INSTRUCTIONS FOR THE TASK
Quote everything from the line containing "At what (x,y)" down to the line containing "Looking at the", both included, without the pictures.

>> Begin ITEMS

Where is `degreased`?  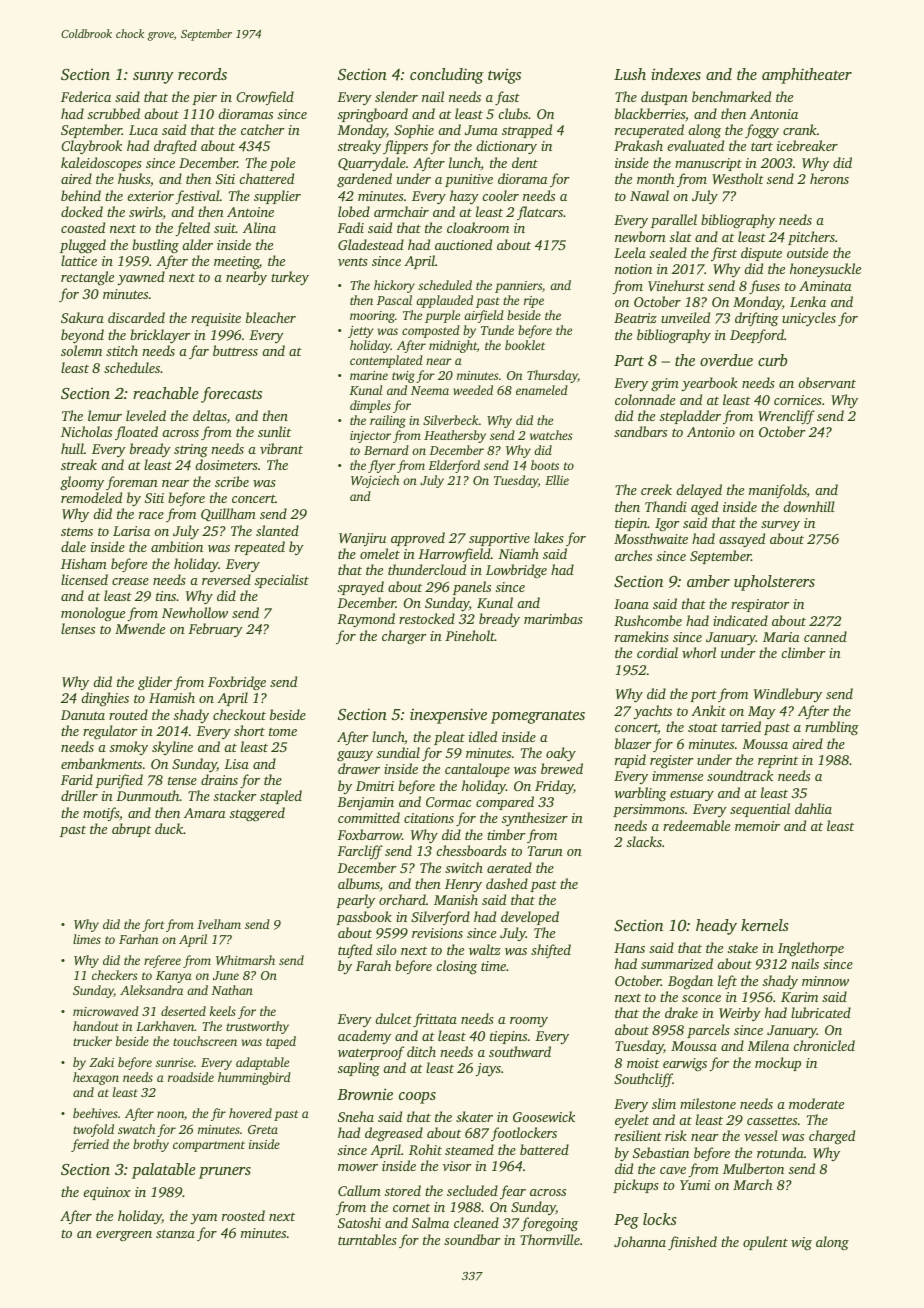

>> End ITEMS
>> Begin ITEMS

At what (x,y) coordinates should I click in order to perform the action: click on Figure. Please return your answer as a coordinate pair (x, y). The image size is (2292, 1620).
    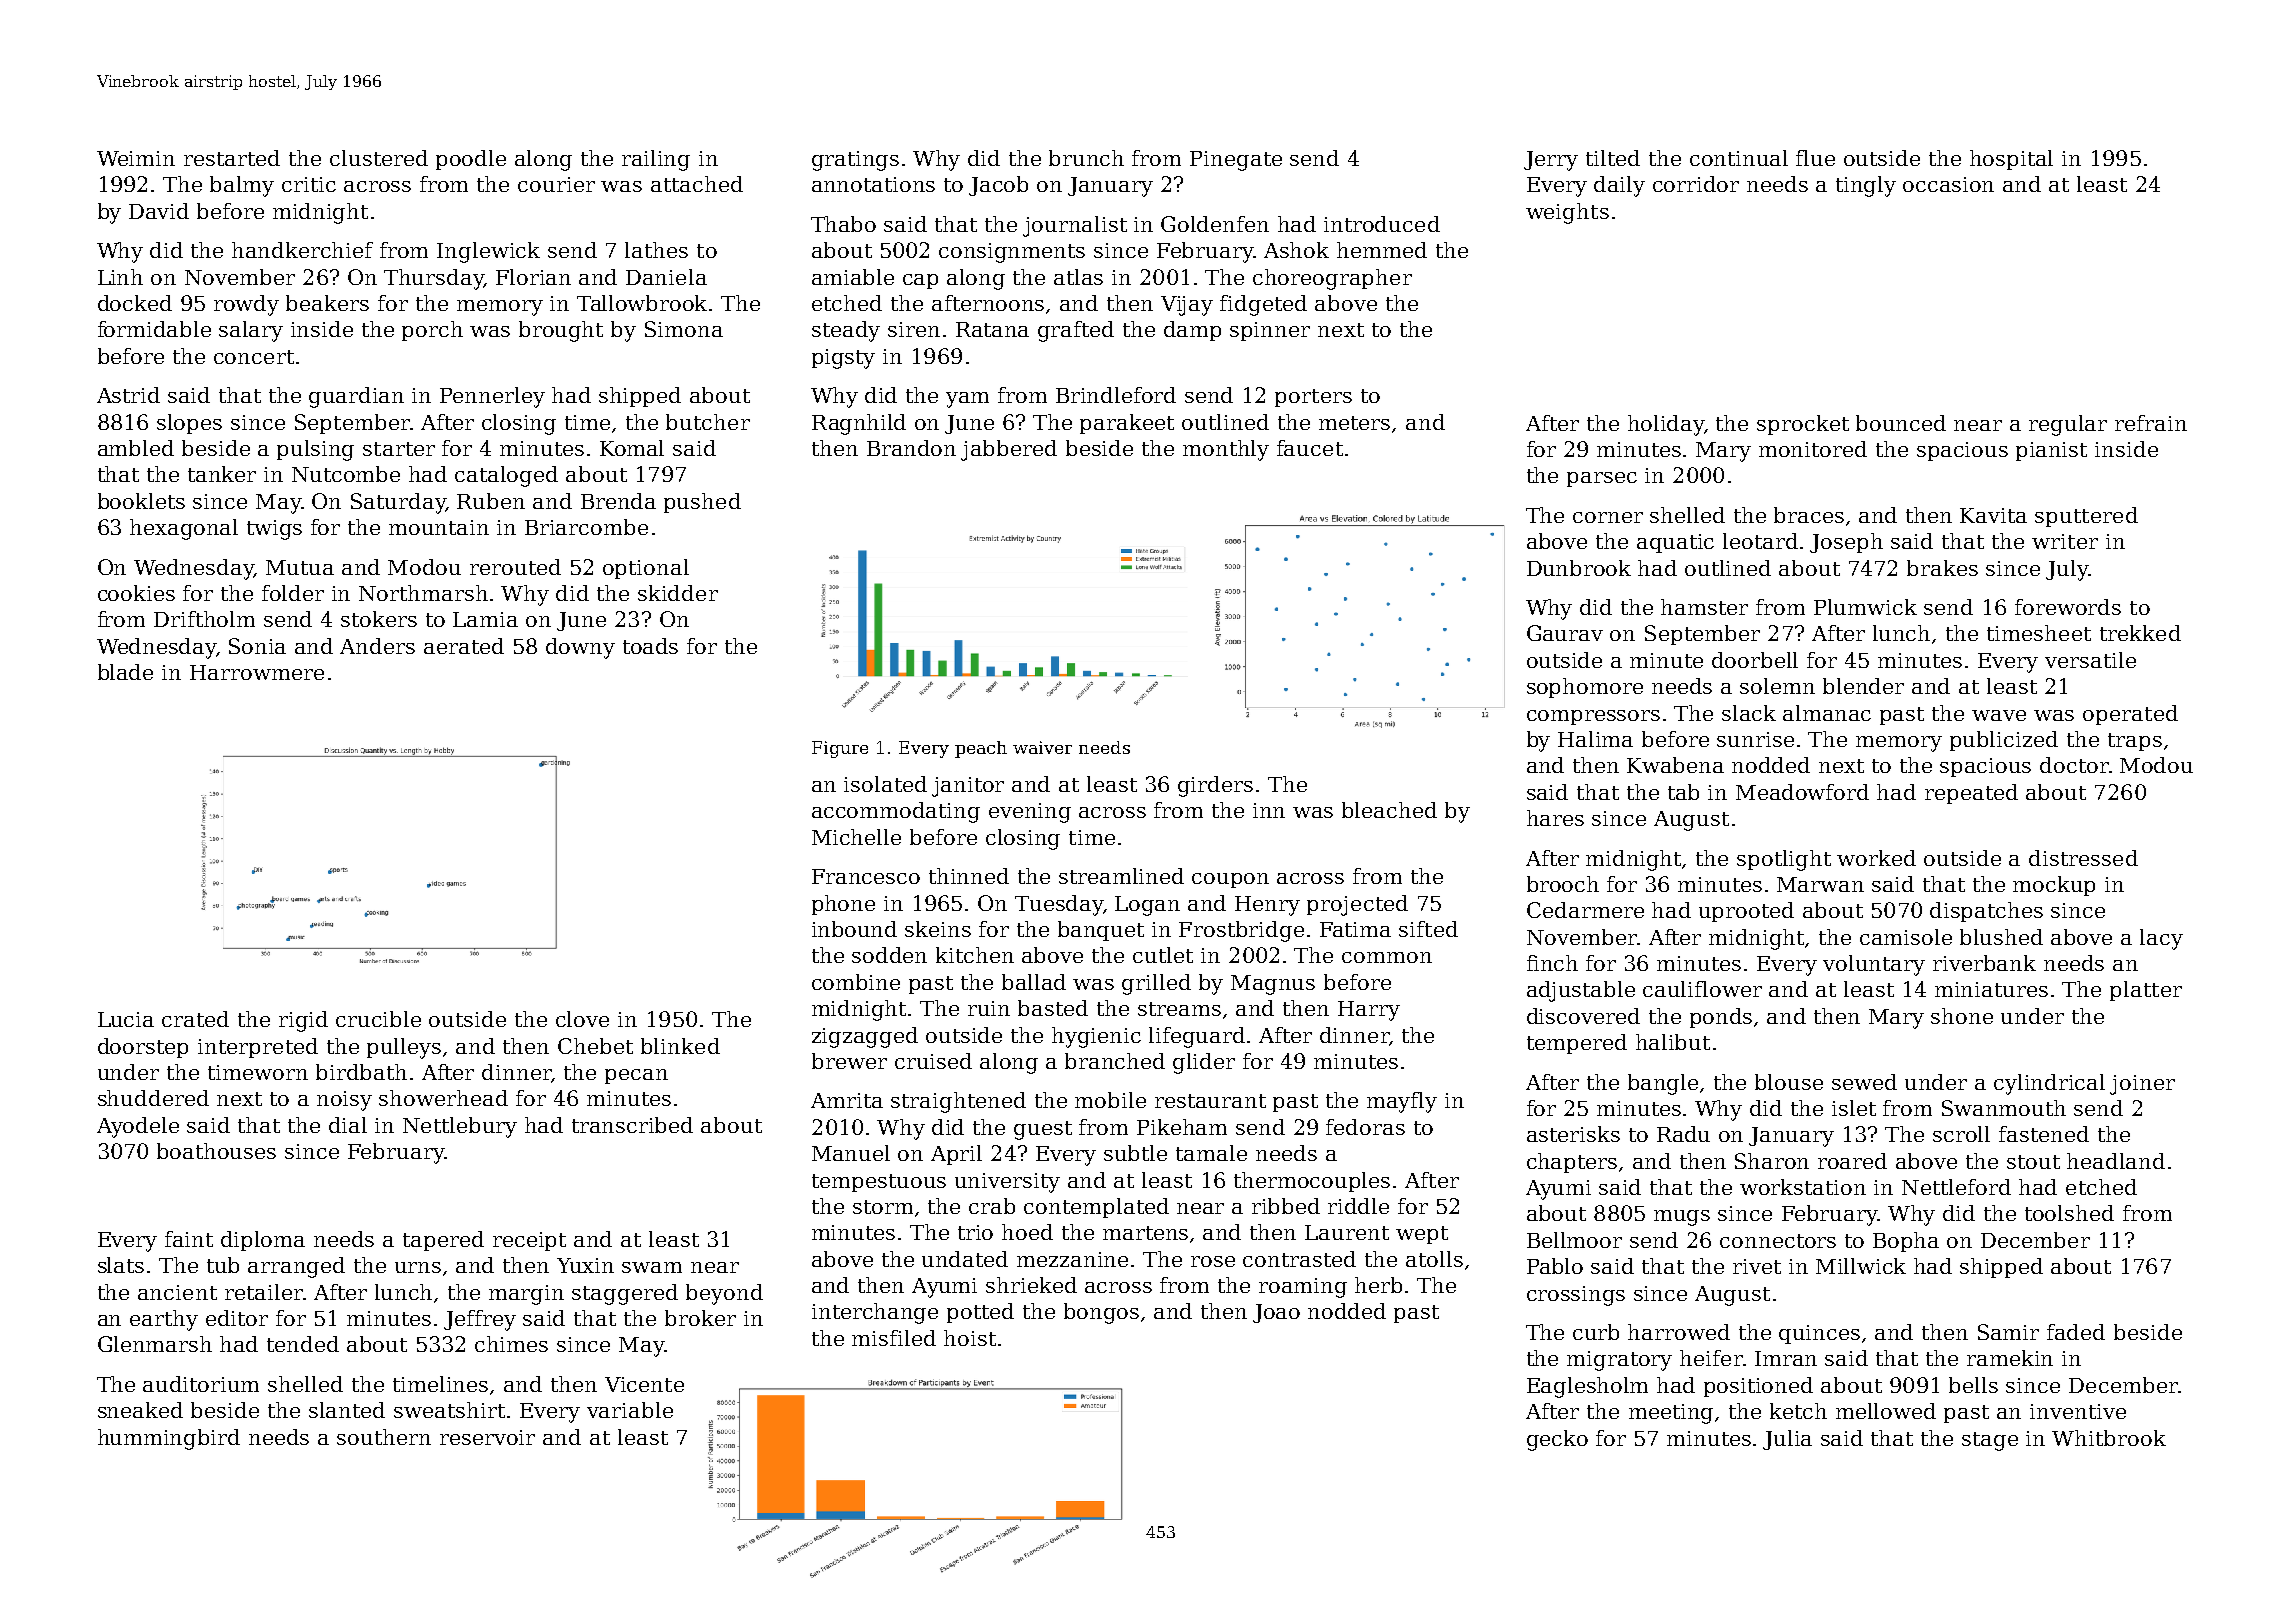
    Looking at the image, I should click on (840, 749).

>> End ITEMS
>> Begin ITEMS

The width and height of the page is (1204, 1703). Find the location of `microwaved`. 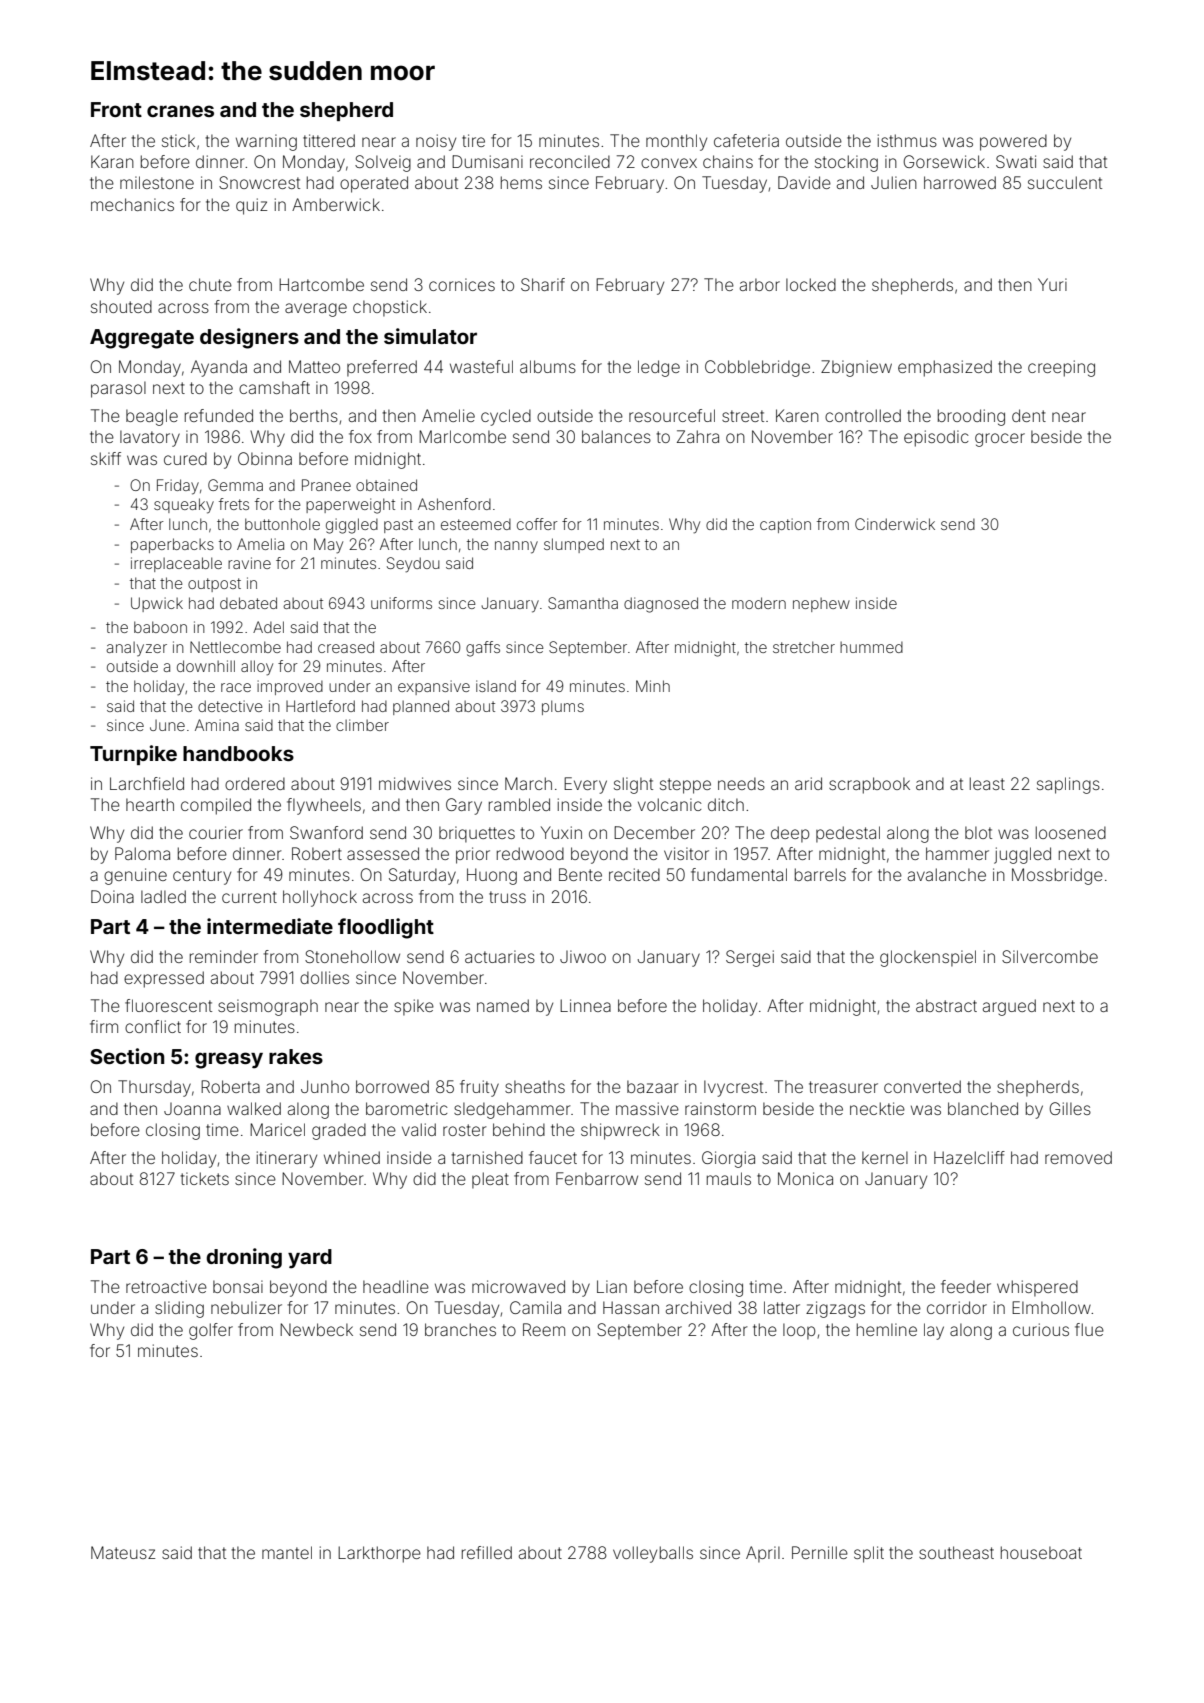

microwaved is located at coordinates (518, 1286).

>> End ITEMS

TASK RESULT
At what (x,y) coordinates should I click in order to perform the action: click on Figure. Please return your answer as a coordinate pair (x, y). The image size is (2292, 1620).
    Looking at the image, I should click on (840, 749).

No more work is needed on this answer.